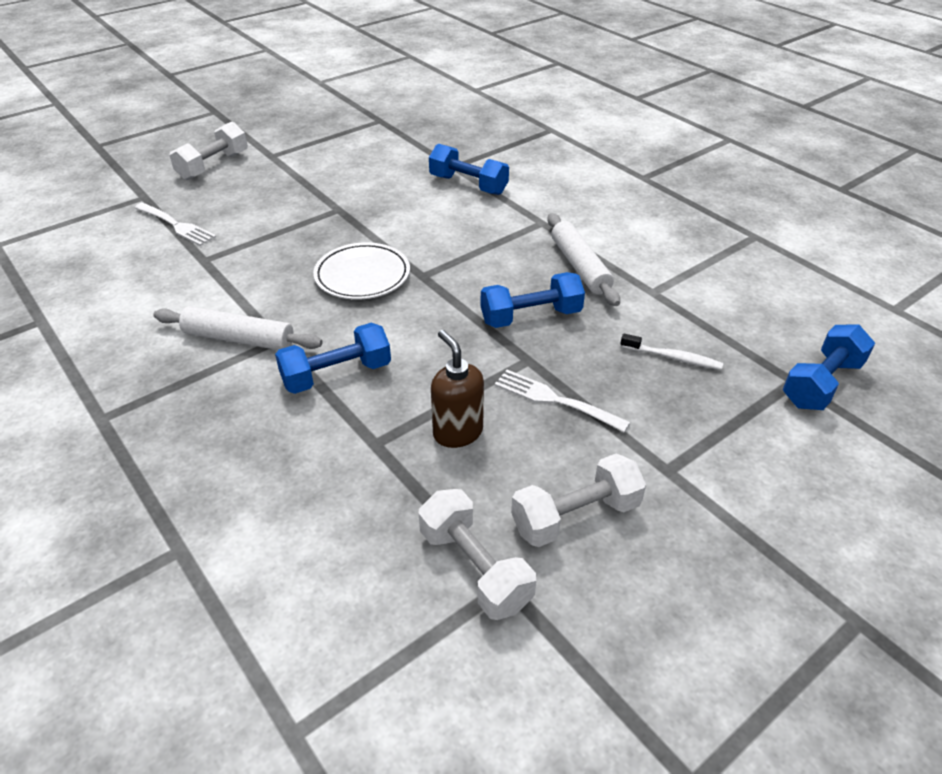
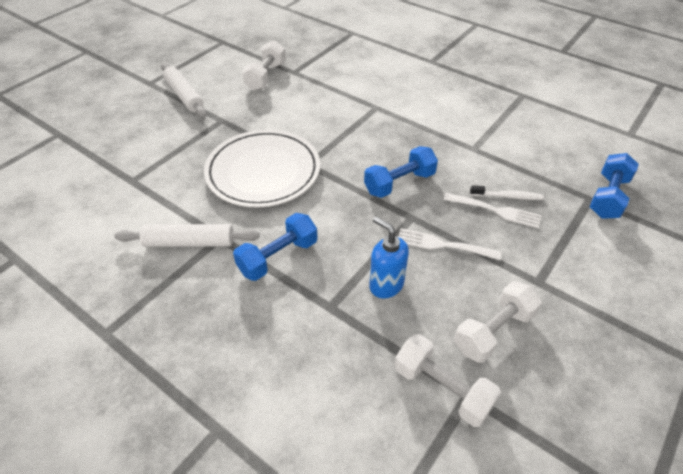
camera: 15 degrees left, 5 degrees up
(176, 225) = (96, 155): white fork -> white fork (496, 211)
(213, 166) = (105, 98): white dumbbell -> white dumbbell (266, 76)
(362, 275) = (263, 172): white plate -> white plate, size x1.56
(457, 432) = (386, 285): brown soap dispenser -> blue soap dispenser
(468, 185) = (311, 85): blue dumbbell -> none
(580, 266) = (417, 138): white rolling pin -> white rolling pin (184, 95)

━━━━━━━━━━━━━━━━━━━━━━━━━━━━━━

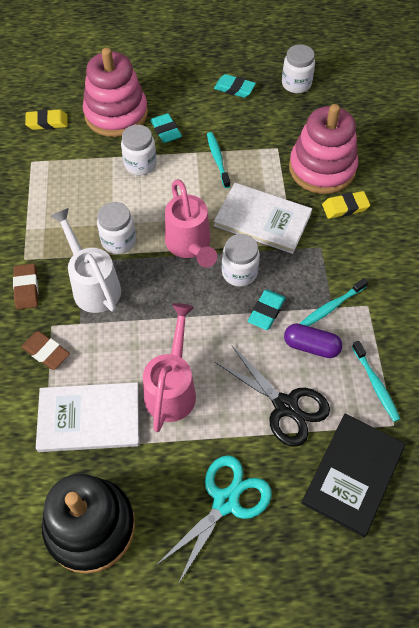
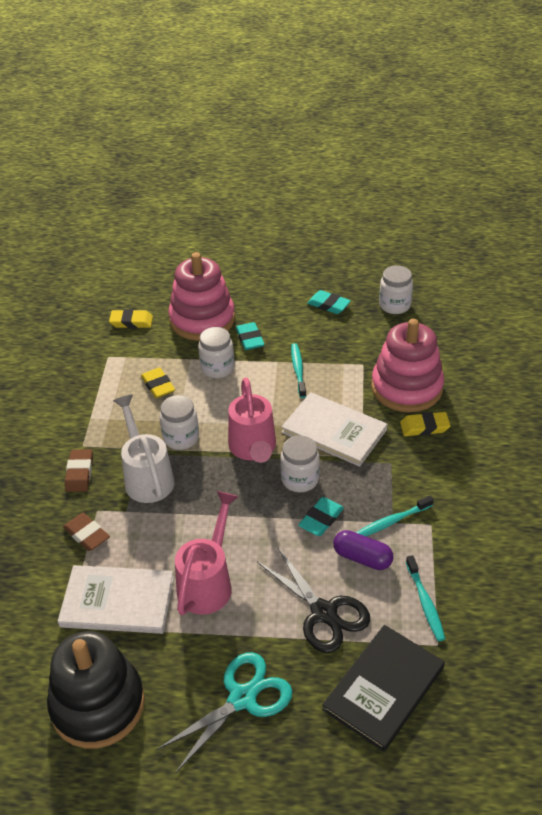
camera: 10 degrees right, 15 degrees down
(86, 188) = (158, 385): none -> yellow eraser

━━━━━━━━━━━━━━━━━━━━━━━━━━━━━━

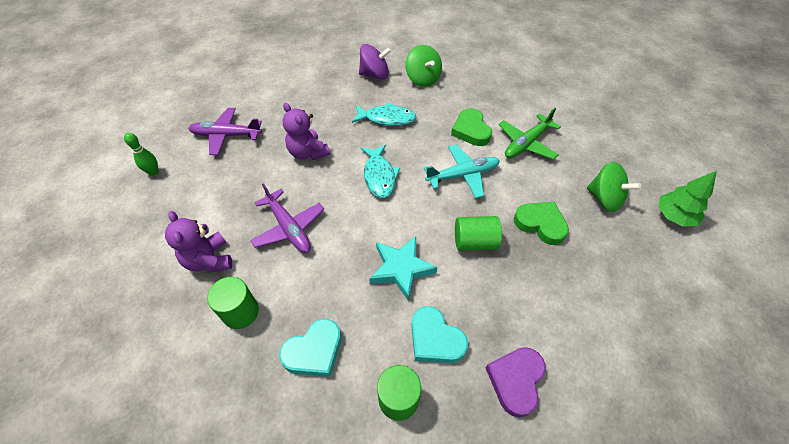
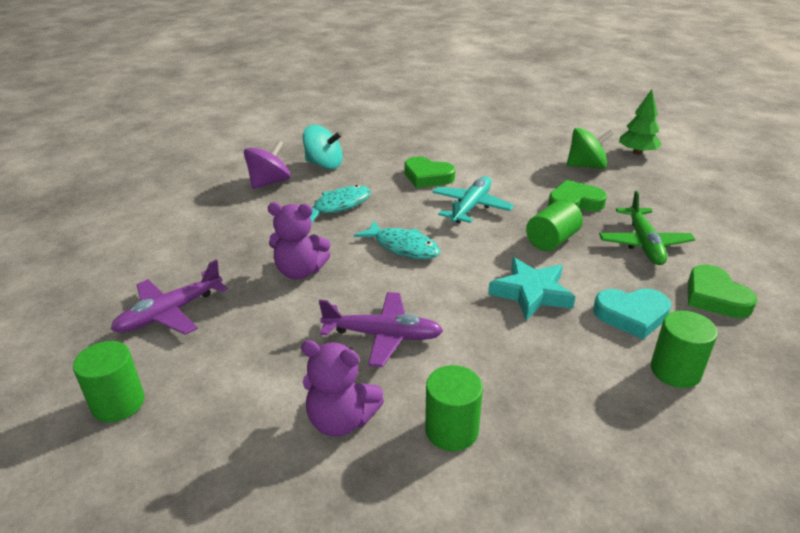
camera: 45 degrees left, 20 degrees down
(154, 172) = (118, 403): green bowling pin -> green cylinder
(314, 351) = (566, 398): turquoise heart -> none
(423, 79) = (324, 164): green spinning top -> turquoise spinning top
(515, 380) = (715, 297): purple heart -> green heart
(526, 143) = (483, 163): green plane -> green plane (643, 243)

━━━━━━━━━━━━━━━━━━━━━━━━━━━━━━

▸ Aim of the exercise
Among the lines above, please count those that contain the string "heart" and write the number by itself.

▸ Written answer
2